Instructions to follow:
Every line of the records must be repeated exactly; pictures stay out.

______________________________

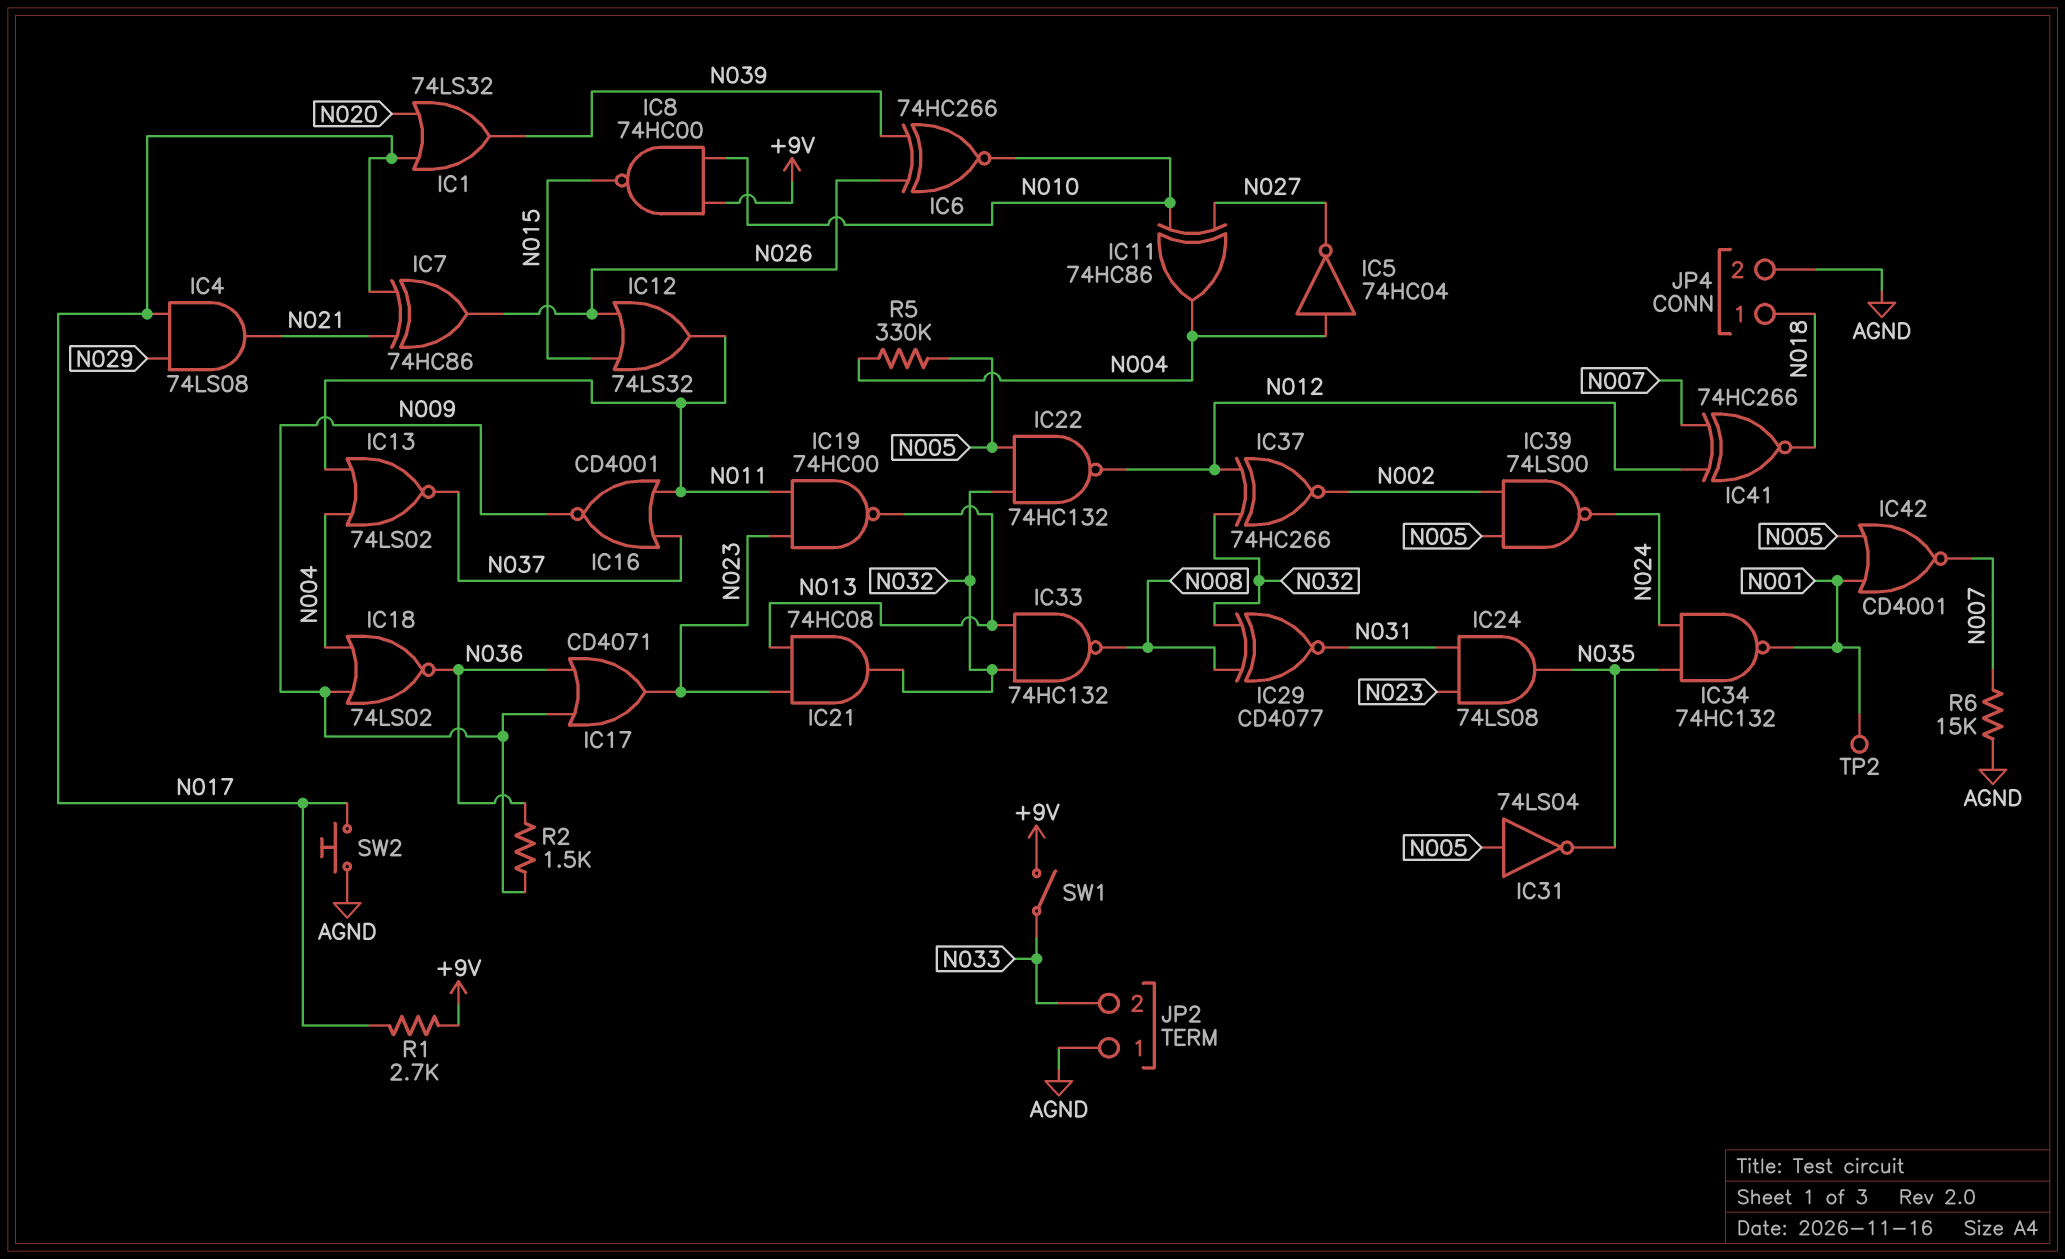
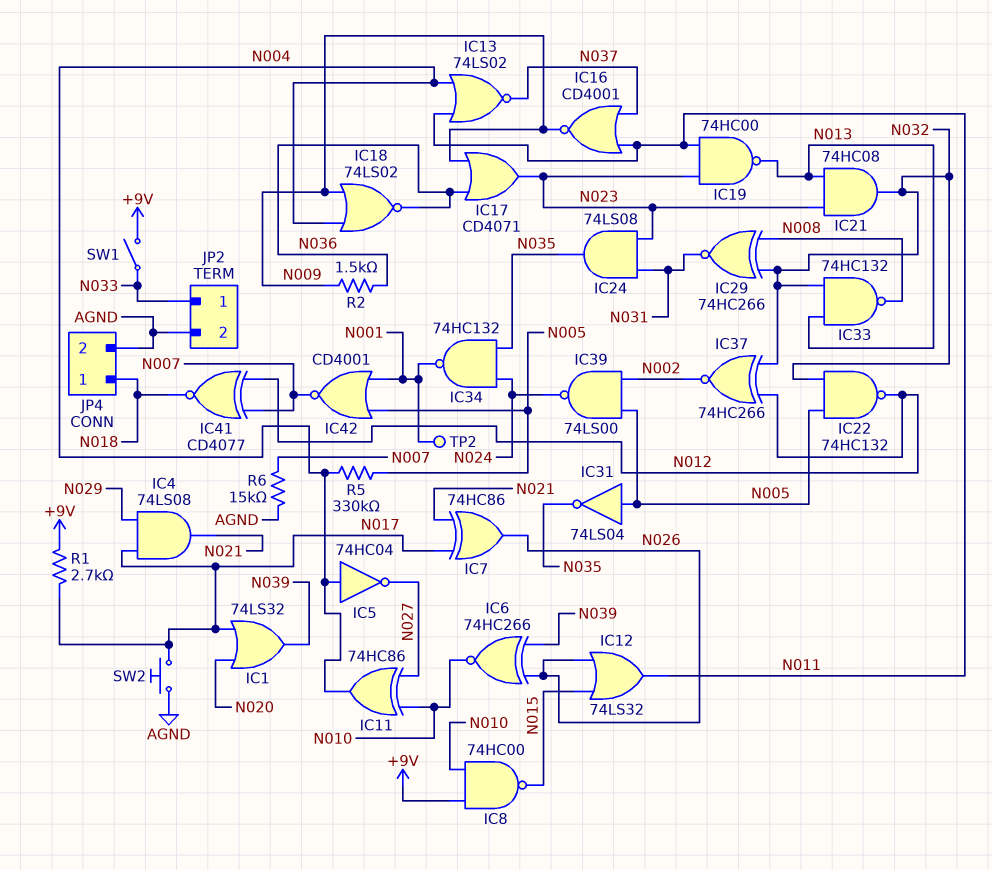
IC29: XNOR CD4077 (in N008, in N032, out N031) -> XNOR 74HC266 (in N008, in N032, out N031)
IC41: XNOR 74HC266 (in N007, in N012, out N018) -> XNOR CD4077 (in N007, in N012, out N018)
JP2 pin 1: AGND -> N033
JP2 pin 2: N033 -> AGND

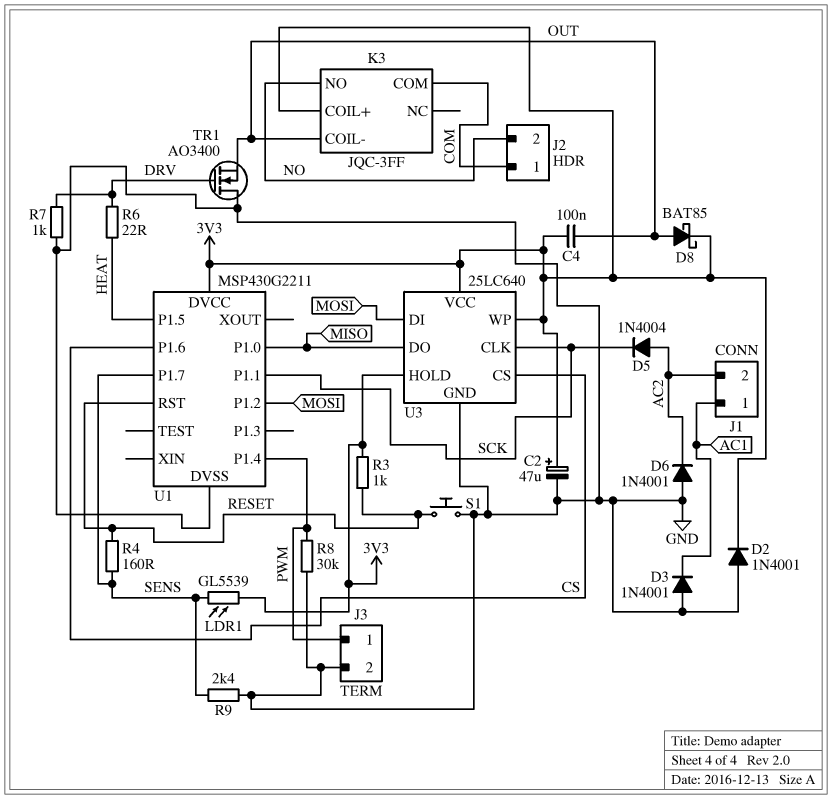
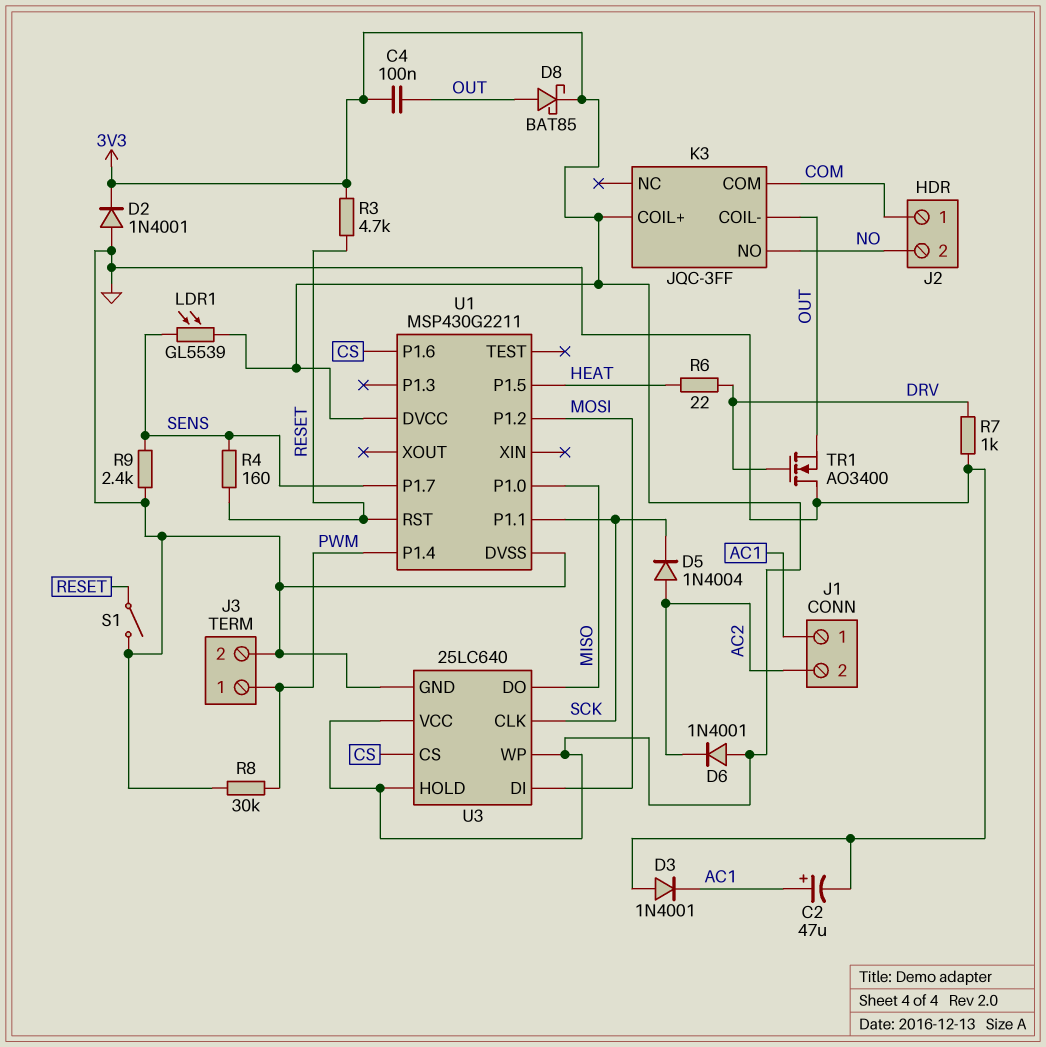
C2: 47uF (plus 3V3, minus GND) -> 47uF (plus AC1, minus GND)
D6: diode 1N4001 (A GND, K AC2) -> diode 1N4001 (A 3V3, K AC2)
R3: 1k (3V3, RESET) -> 4.7k (3V3, RESET)
S1: button (GND, RESET) -> switch (GND, RESET)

______________________________

Answer box:
IC29: XNOR CD4077 (in N008, in N032, out N031) -> XNOR 74HC266 (in N008, in N032, out N031)
IC41: XNOR 74HC266 (in N007, in N012, out N018) -> XNOR CD4077 (in N007, in N012, out N018)
JP2 pin 1: AGND -> N033
JP2 pin 2: N033 -> AGND

C2: 47uF (plus 3V3, minus GND) -> 47uF (plus AC1, minus GND)
D6: diode 1N4001 (A GND, K AC2) -> diode 1N4001 (A 3V3, K AC2)
R3: 1k (3V3, RESET) -> 4.7k (3V3, RESET)
S1: button (GND, RESET) -> switch (GND, RESET)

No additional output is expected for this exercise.